What is expected
Could you retype the whole listing word for word and drop the images?

Source data
☆ ☆ ☆ ☆

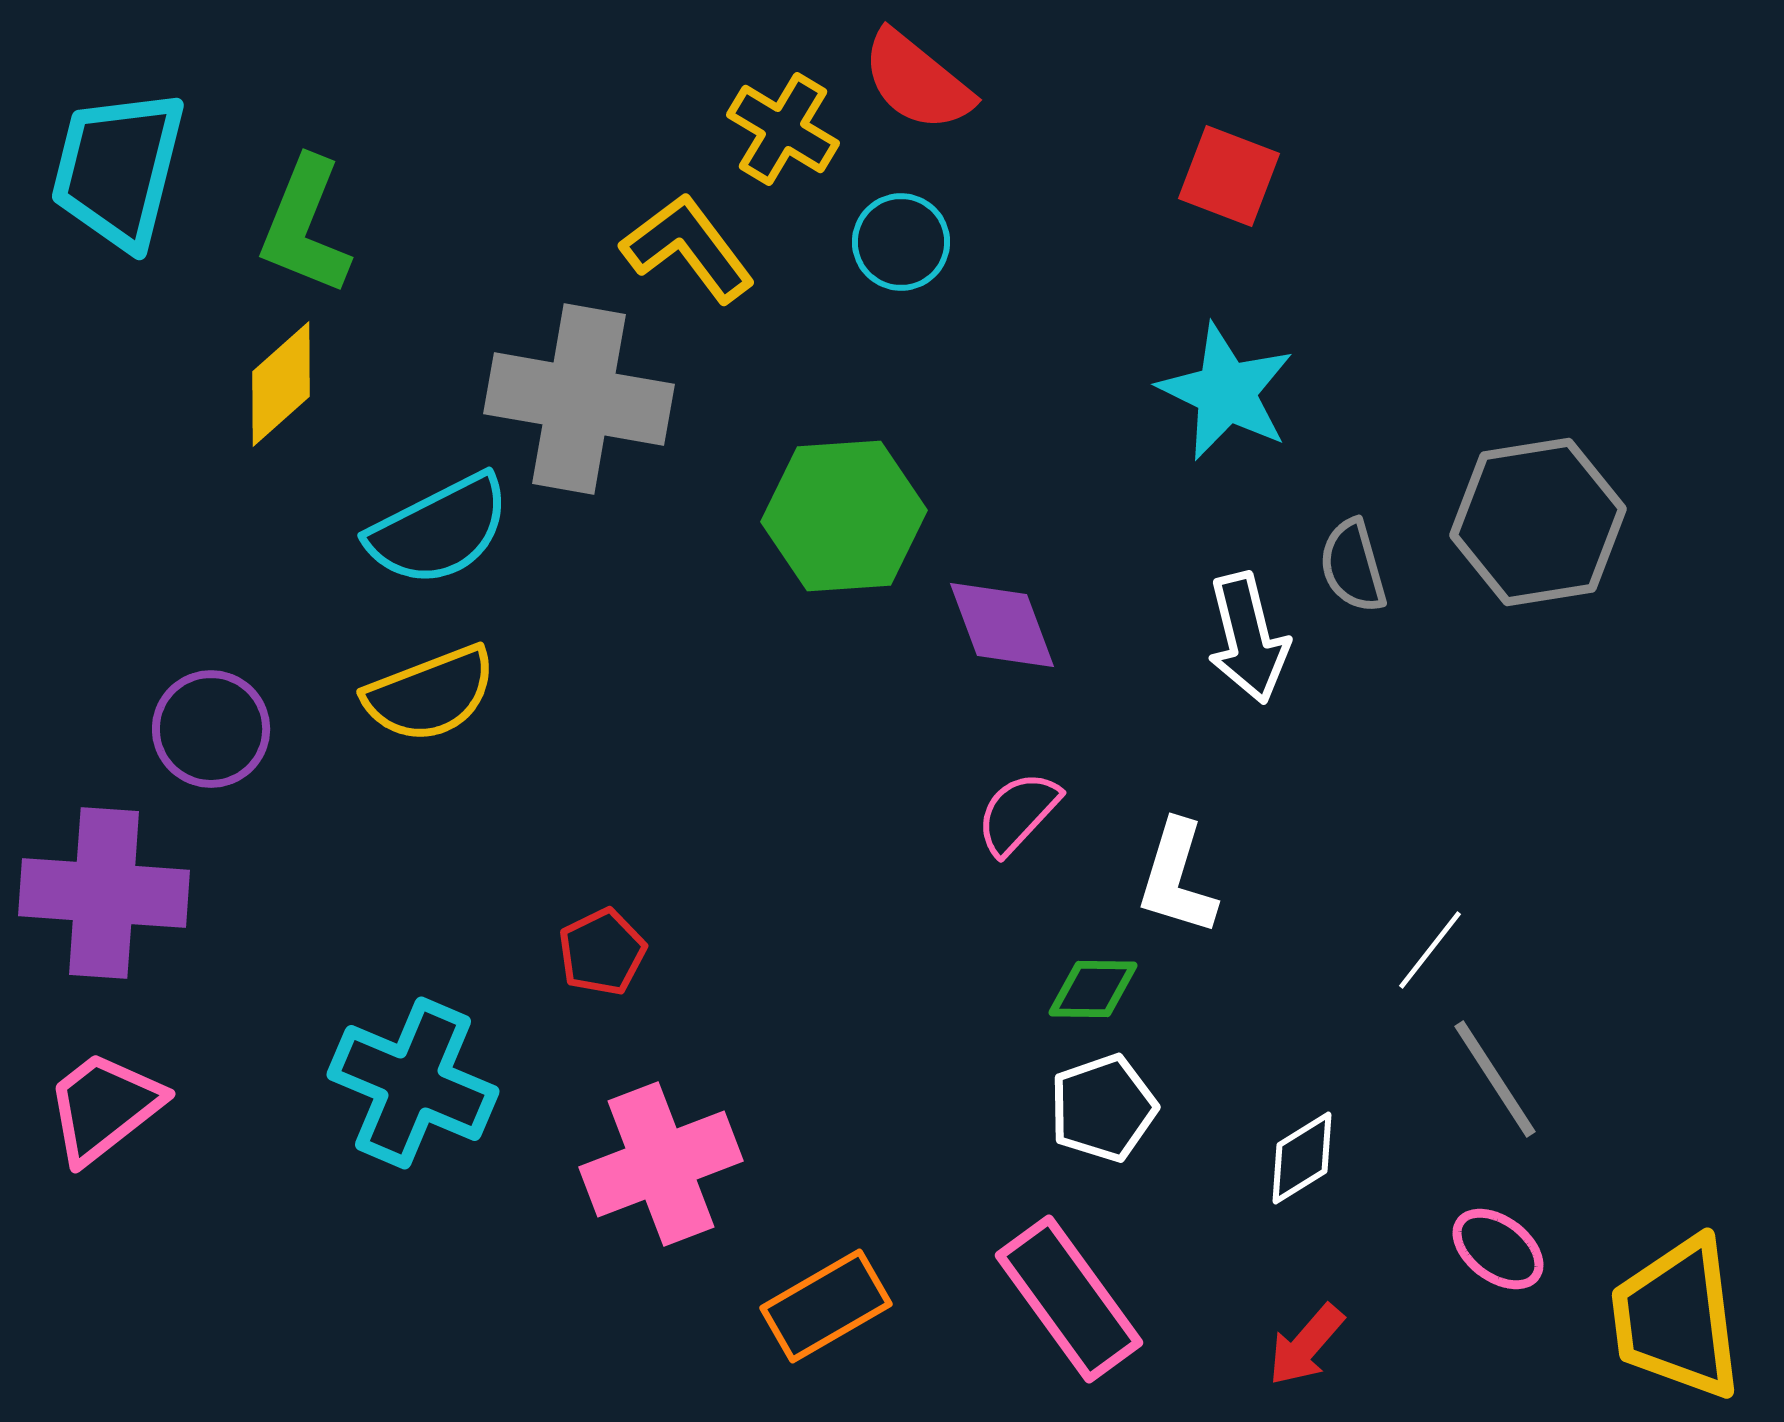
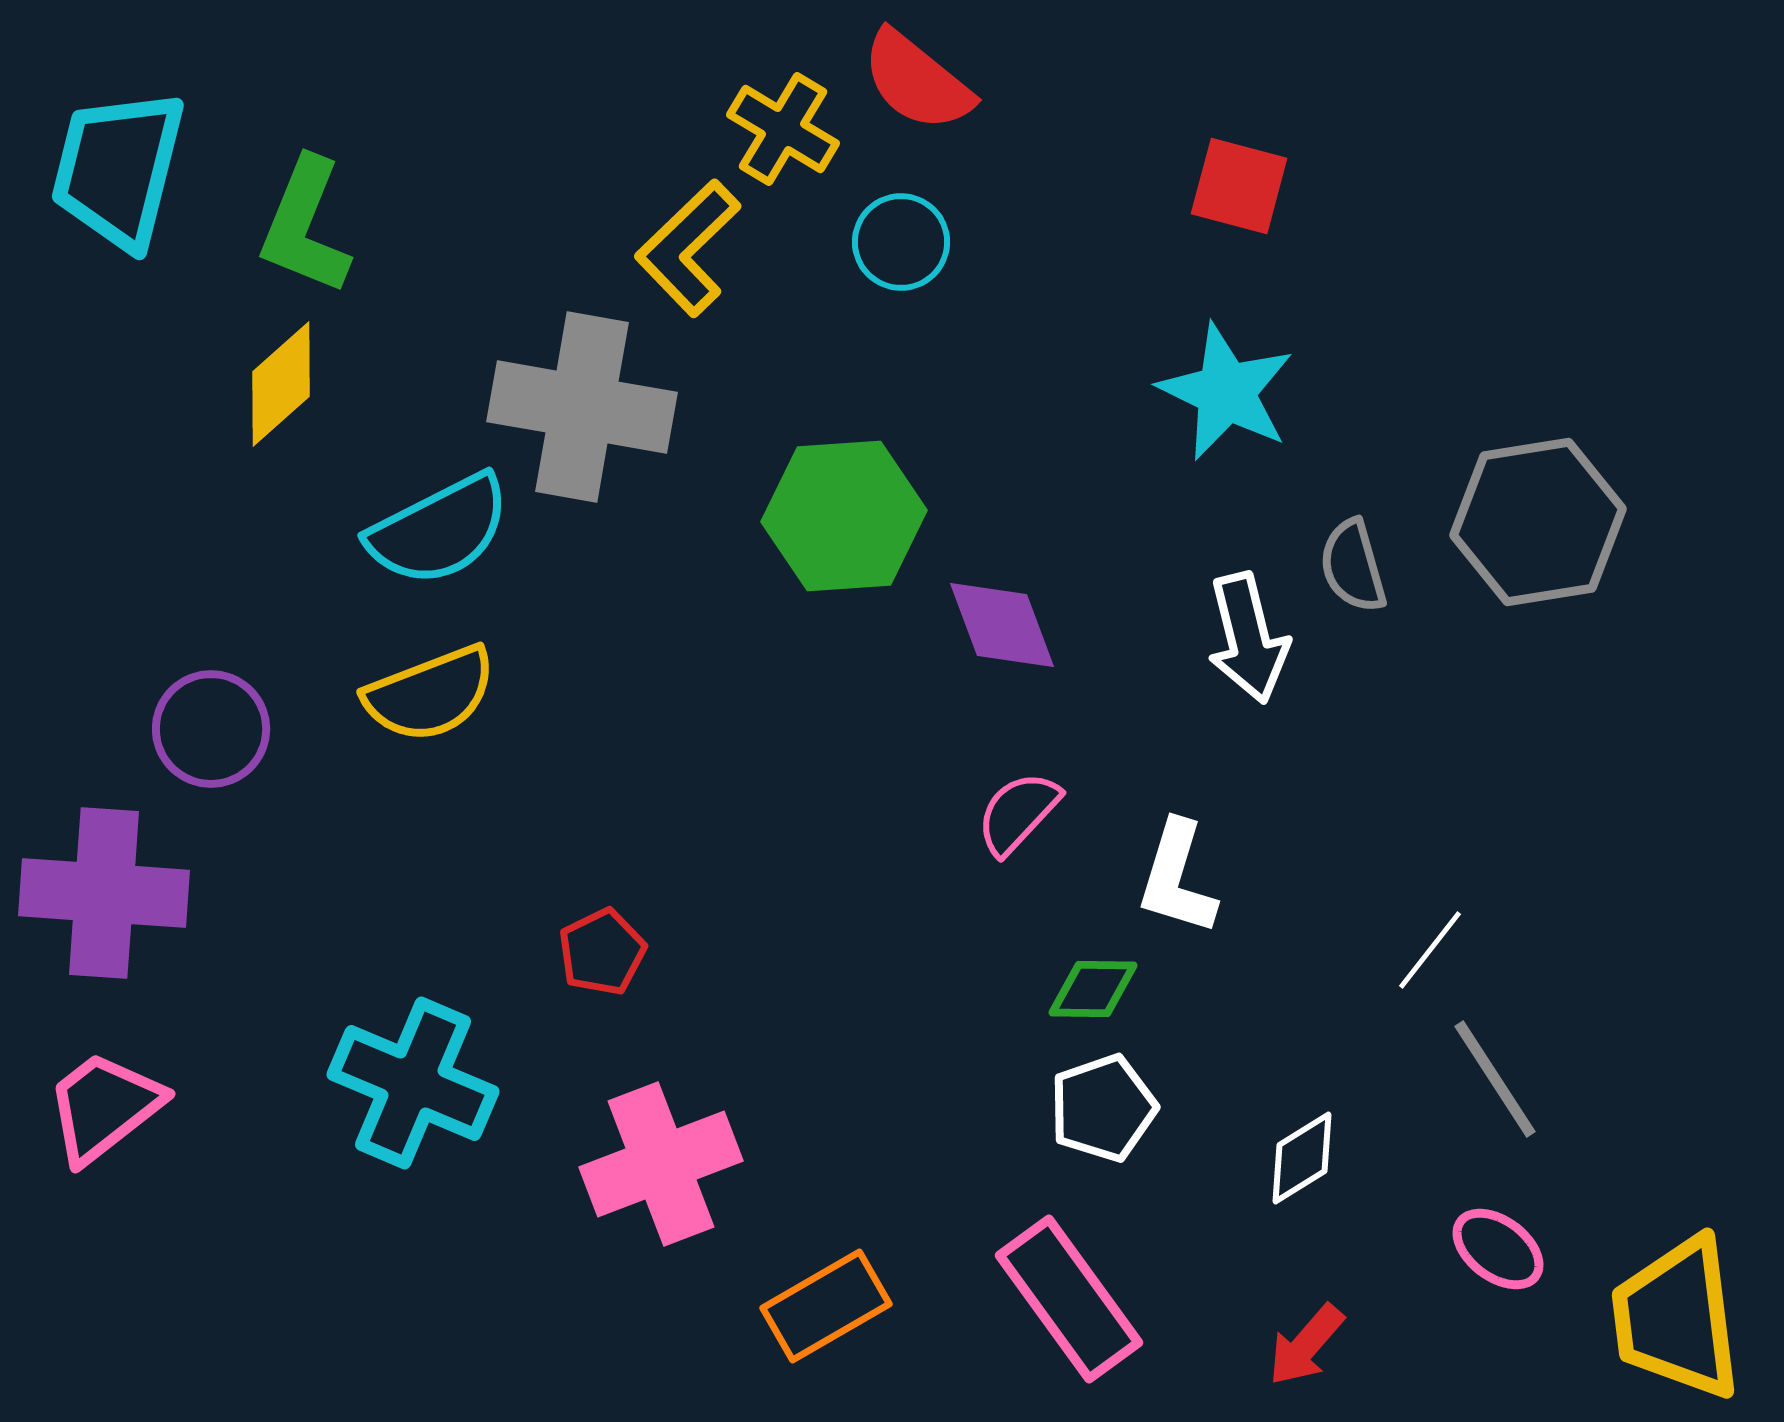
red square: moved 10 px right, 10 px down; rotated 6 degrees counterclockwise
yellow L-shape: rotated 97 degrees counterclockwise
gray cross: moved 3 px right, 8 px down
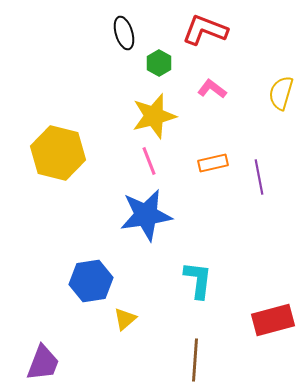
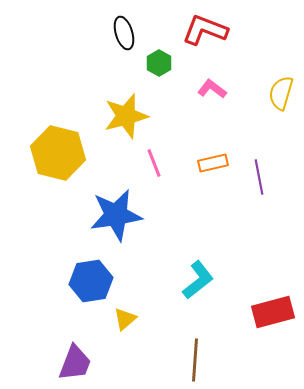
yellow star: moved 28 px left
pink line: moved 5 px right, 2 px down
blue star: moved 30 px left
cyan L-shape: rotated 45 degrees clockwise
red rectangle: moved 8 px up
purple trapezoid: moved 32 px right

☆ ☆ ☆ ☆

Output of the exercise
red square: moved 10 px right, 10 px down; rotated 6 degrees counterclockwise
yellow L-shape: rotated 97 degrees counterclockwise
gray cross: moved 3 px right, 8 px down
yellow star: moved 28 px left
pink line: moved 5 px right, 2 px down
blue star: moved 30 px left
cyan L-shape: rotated 45 degrees clockwise
red rectangle: moved 8 px up
purple trapezoid: moved 32 px right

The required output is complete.